---------- PROVIDED DATA ----------
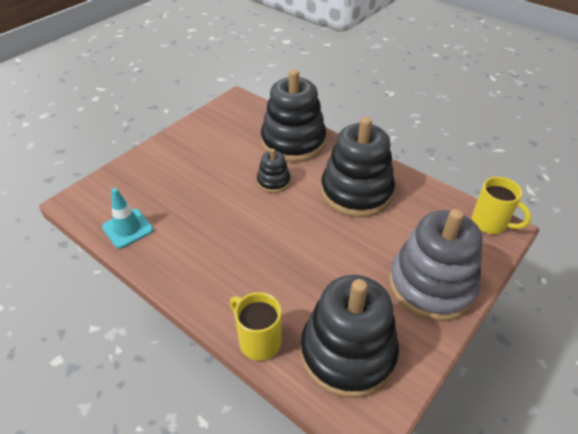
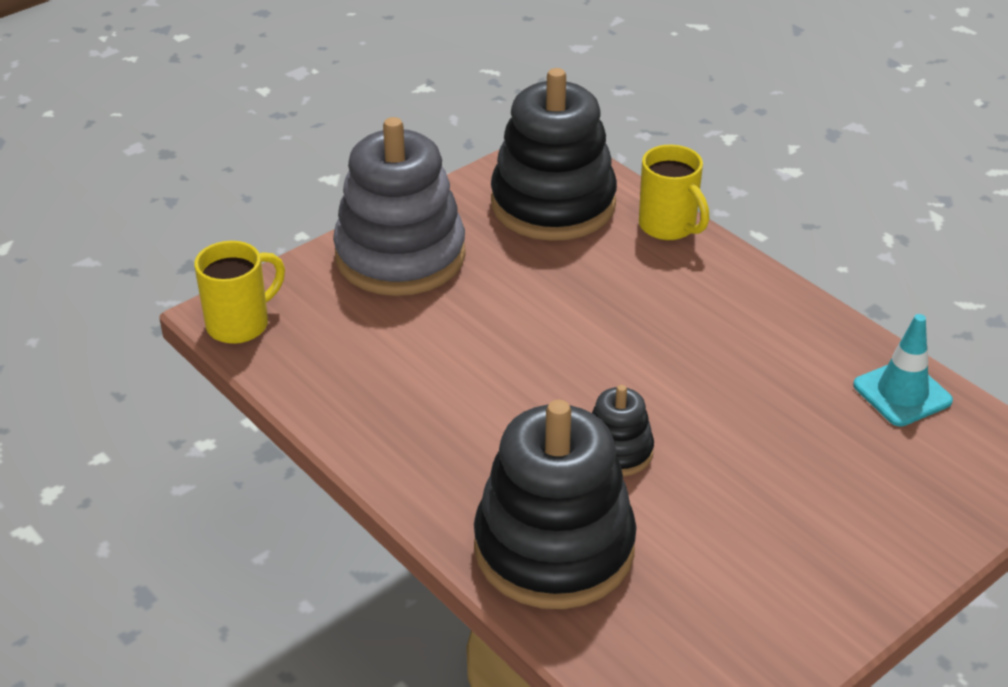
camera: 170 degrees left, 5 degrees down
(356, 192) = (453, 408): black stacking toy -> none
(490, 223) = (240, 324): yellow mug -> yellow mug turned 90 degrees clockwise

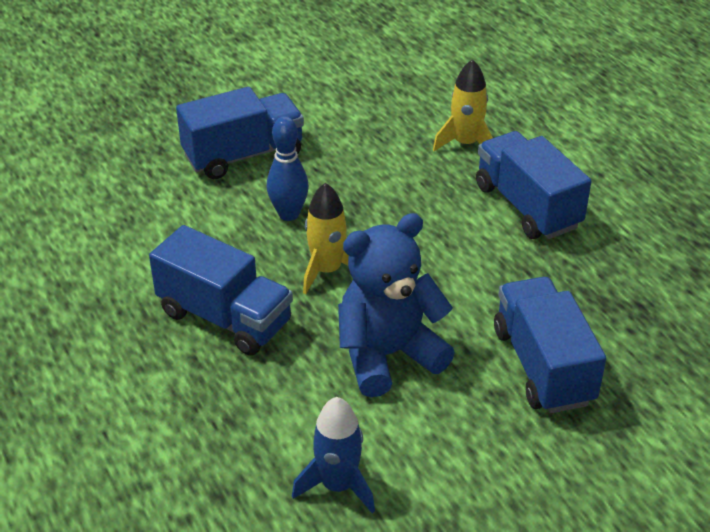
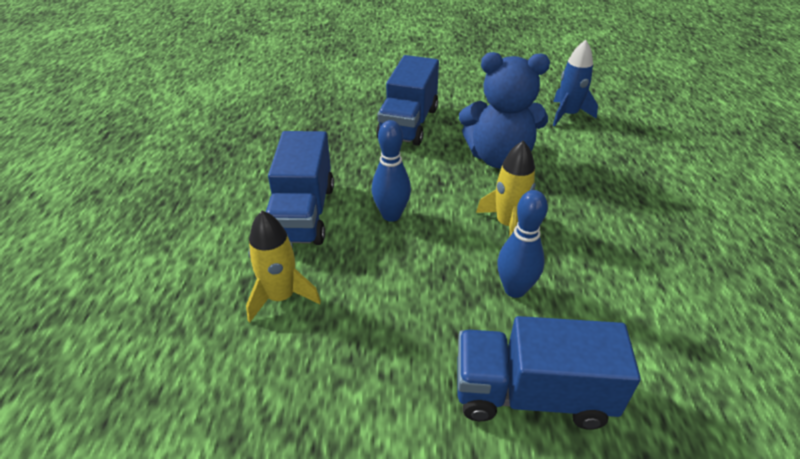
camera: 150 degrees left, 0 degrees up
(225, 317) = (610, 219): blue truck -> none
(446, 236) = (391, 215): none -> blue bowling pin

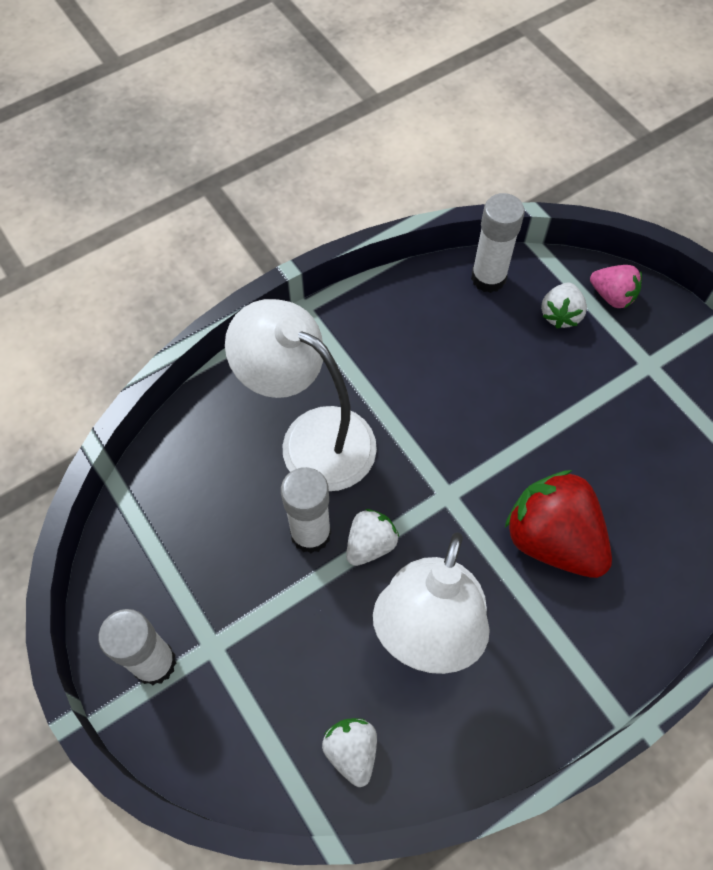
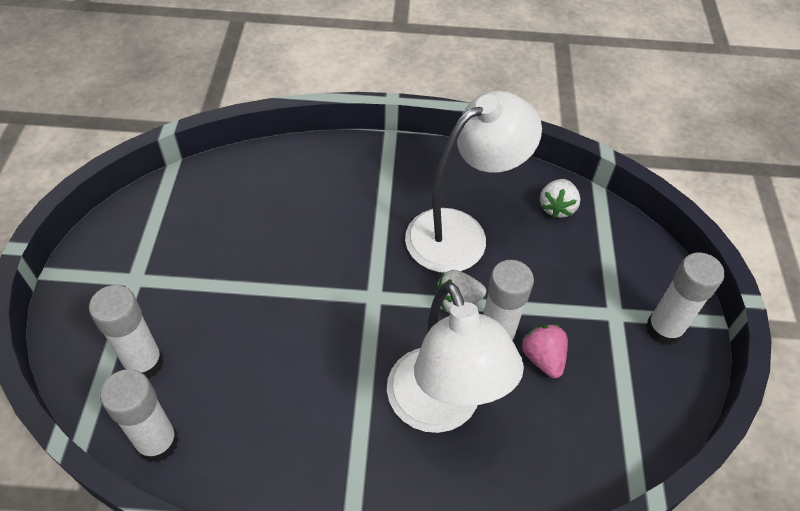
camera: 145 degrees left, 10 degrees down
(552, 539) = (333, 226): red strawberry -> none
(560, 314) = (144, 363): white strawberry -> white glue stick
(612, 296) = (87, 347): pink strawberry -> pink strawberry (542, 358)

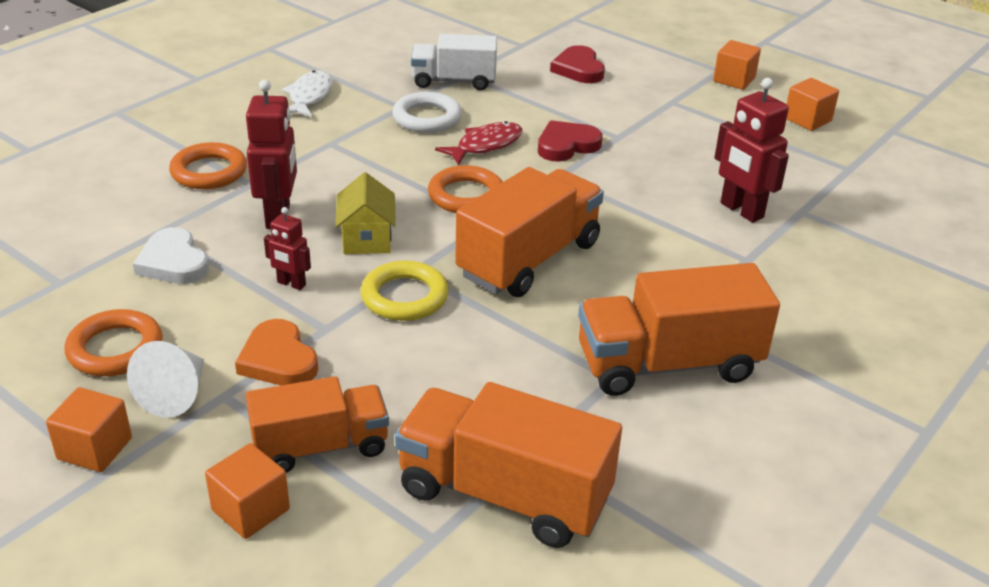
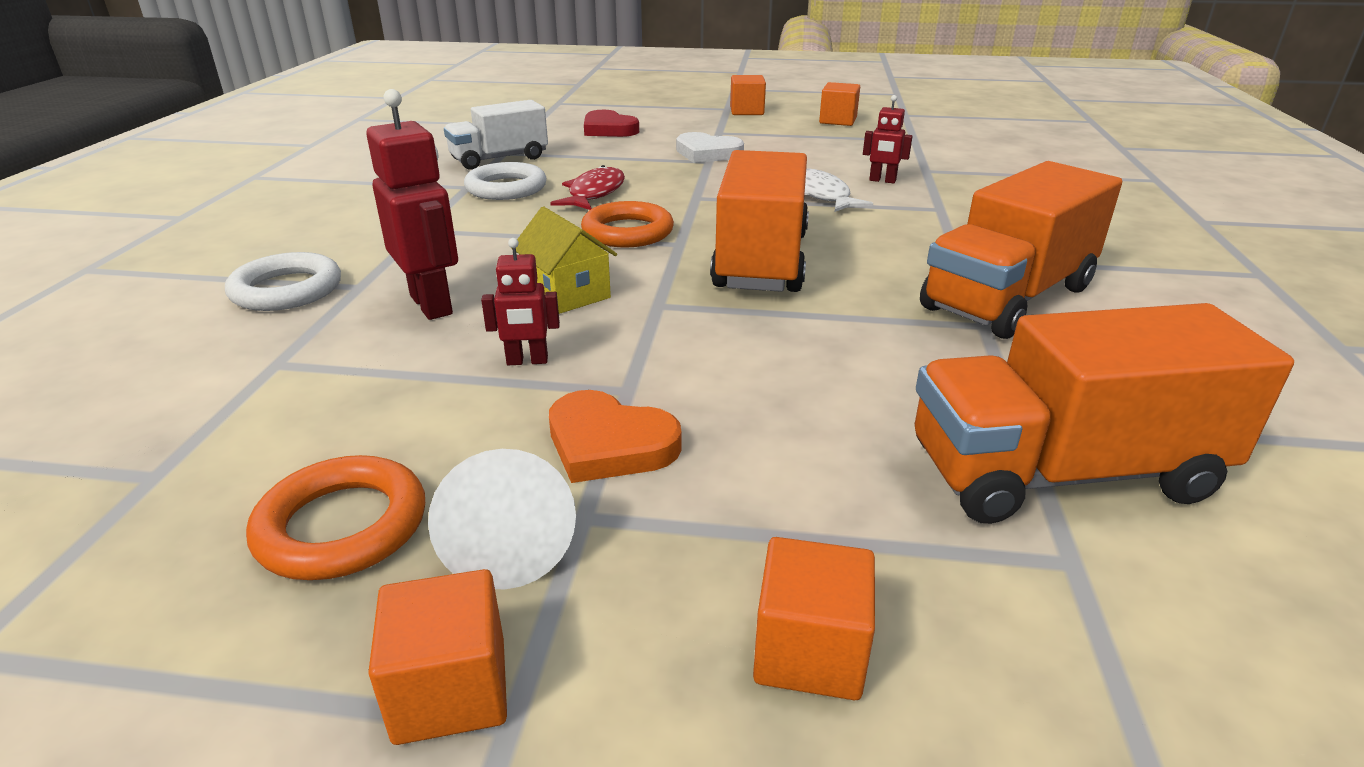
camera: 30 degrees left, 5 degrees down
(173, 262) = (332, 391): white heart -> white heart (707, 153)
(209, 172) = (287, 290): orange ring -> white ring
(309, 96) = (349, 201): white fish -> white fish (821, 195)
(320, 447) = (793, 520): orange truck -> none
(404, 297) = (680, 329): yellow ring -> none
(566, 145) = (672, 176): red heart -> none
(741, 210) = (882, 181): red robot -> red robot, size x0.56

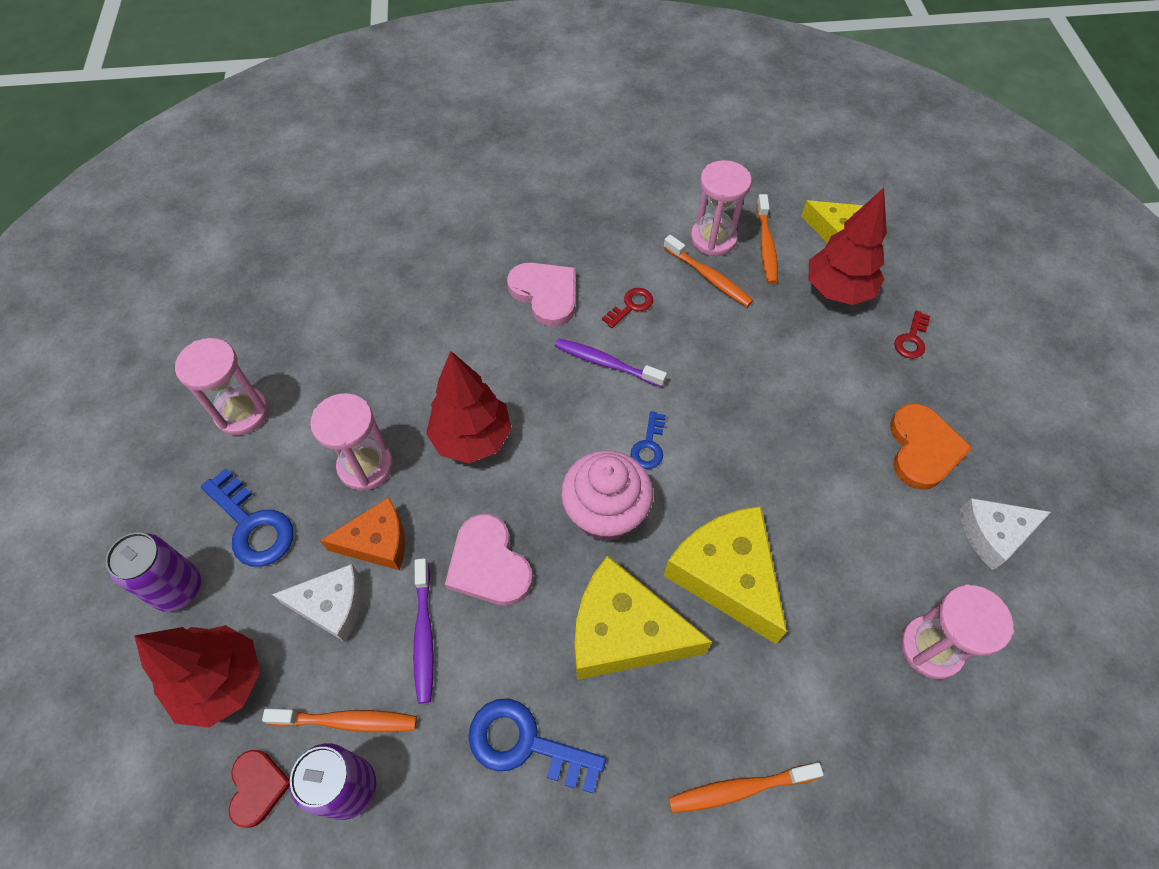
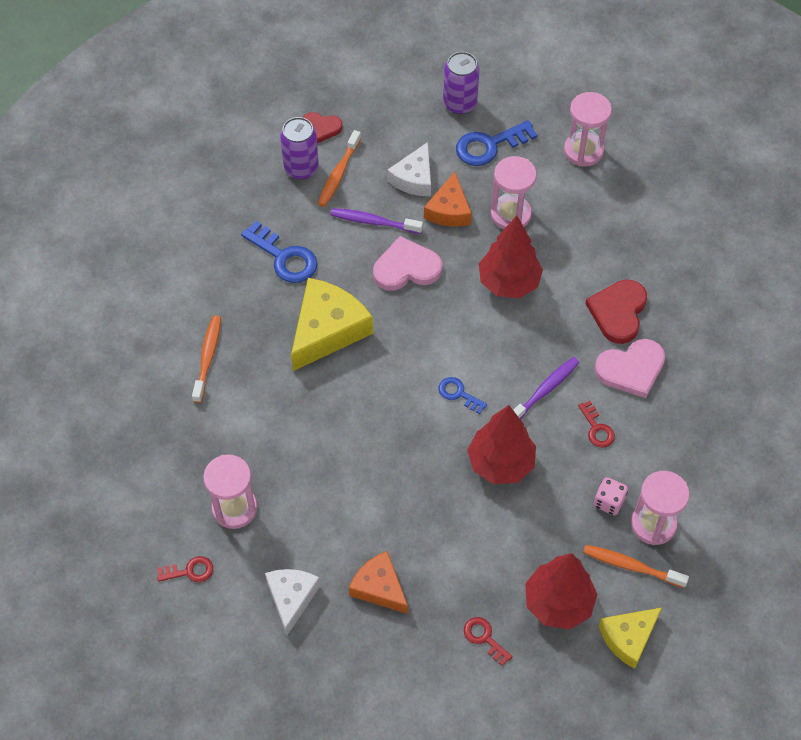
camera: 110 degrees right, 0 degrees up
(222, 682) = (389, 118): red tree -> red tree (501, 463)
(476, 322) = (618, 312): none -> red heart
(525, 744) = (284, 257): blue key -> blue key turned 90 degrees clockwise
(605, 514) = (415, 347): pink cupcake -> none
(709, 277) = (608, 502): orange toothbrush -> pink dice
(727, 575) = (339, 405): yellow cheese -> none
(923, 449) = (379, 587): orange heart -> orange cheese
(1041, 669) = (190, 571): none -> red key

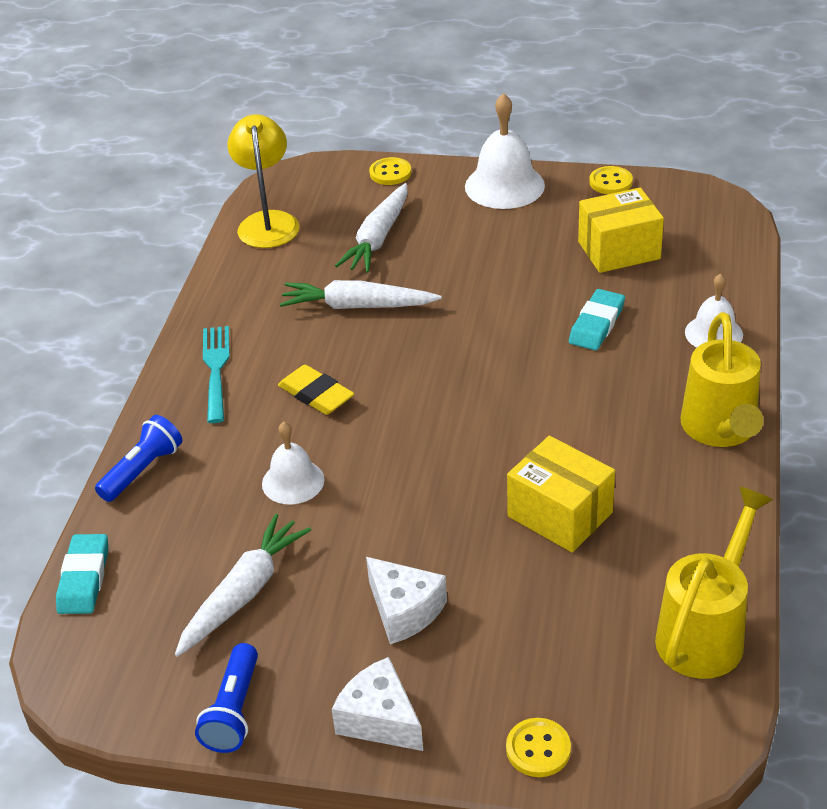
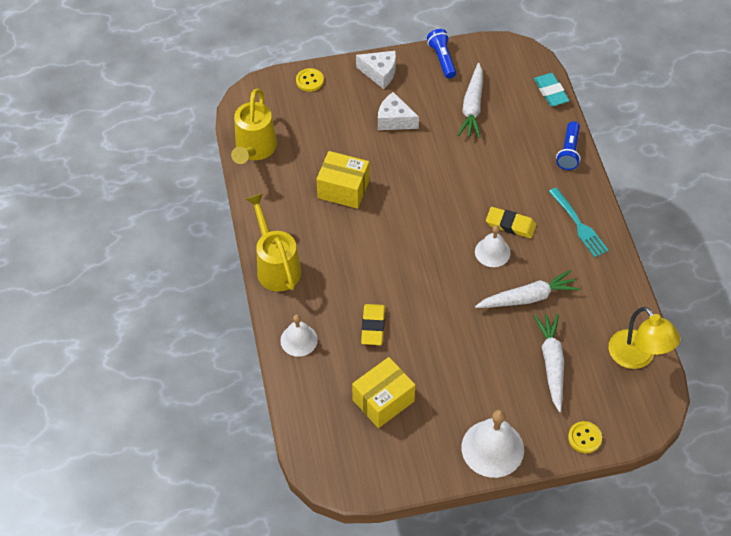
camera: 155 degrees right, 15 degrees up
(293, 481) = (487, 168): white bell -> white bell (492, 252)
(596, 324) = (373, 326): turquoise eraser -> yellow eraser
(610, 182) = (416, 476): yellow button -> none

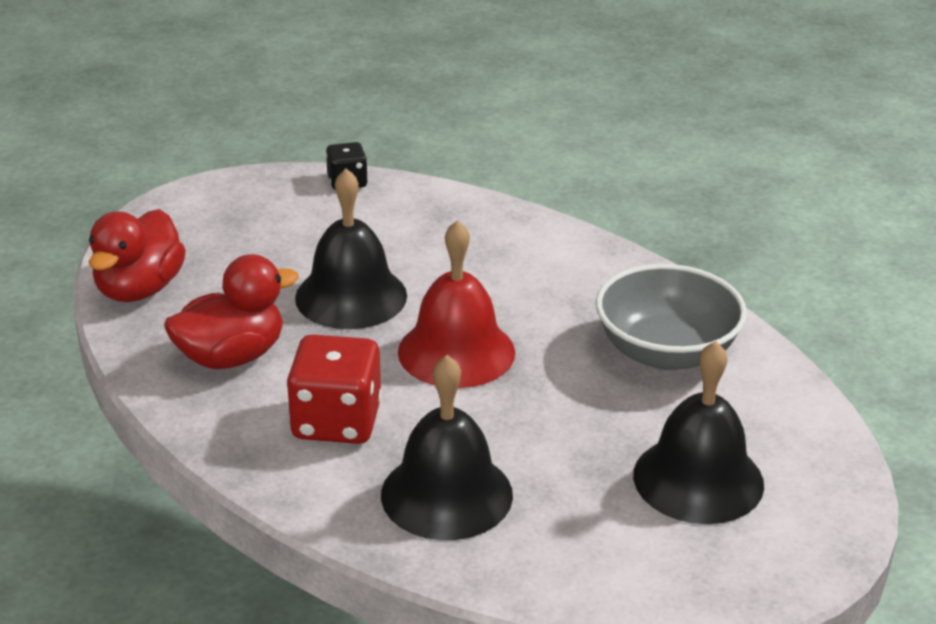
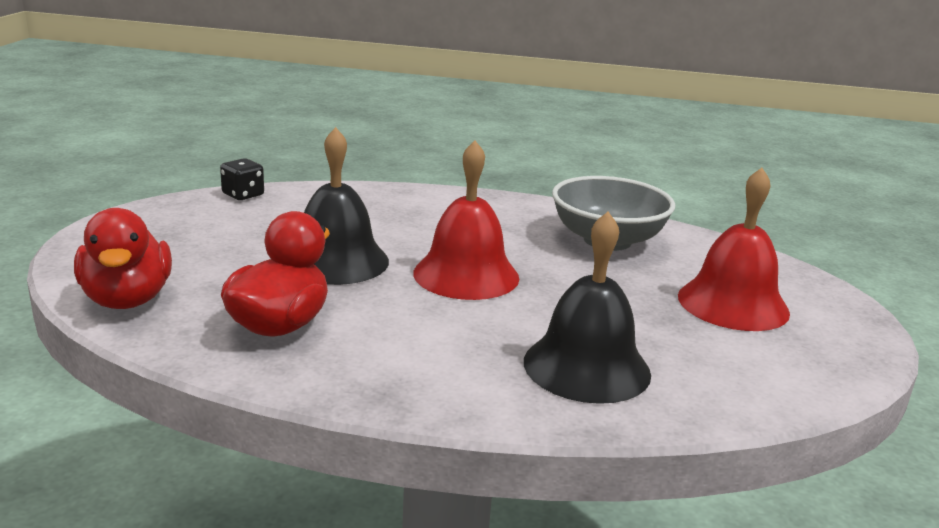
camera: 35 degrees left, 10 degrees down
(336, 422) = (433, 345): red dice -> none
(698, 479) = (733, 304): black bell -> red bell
----------
## INSTRUCTIONS TO FOLLOW
Quote every entry exactly, with the pictures omitted.

## RESULT OF THIS TASK
camera: 170 degrees left, 5 degrees down
(356, 192) = (453, 408): black stacking toy -> none
(490, 223) = (240, 324): yellow mug -> yellow mug turned 90 degrees clockwise

camera: 150 degrees left, 0 degrees up
(225, 317) = (610, 219): blue truck -> none
(446, 236) = (391, 215): none -> blue bowling pin

camera: 145 degrees left, 10 degrees down
(552, 539) = (333, 226): red strawberry -> none
(560, 314) = (144, 363): white strawberry -> white glue stick
(612, 296) = (87, 347): pink strawberry -> pink strawberry (542, 358)

camera: 30 degrees left, 5 degrees down
(173, 262) = (332, 391): white heart -> white heart (707, 153)
(209, 172) = (287, 290): orange ring -> white ring
(309, 96) = (349, 201): white fish -> white fish (821, 195)
(320, 447) = (793, 520): orange truck -> none
(404, 297) = (680, 329): yellow ring -> none
(566, 145) = (672, 176): red heart -> none
(741, 210) = (882, 181): red robot -> red robot, size x0.56

camera: 110 degrees right, 0 degrees up
(222, 682) = (389, 118): red tree -> red tree (501, 463)
(476, 322) = (618, 312): none -> red heart
(525, 744) = (284, 257): blue key -> blue key turned 90 degrees clockwise
(605, 514) = (415, 347): pink cupcake -> none
(709, 277) = (608, 502): orange toothbrush -> pink dice
(727, 575) = (339, 405): yellow cheese -> none
(923, 449) = (379, 587): orange heart -> orange cheese
(1041, 669) = (190, 571): none -> red key

camera: 155 degrees right, 15 degrees up
(293, 481) = (487, 168): white bell -> white bell (492, 252)
(596, 324) = (373, 326): turquoise eraser -> yellow eraser
(610, 182) = (416, 476): yellow button -> none

camera: 35 degrees left, 10 degrees down
(336, 422) = (433, 345): red dice -> none
(698, 479) = (733, 304): black bell -> red bell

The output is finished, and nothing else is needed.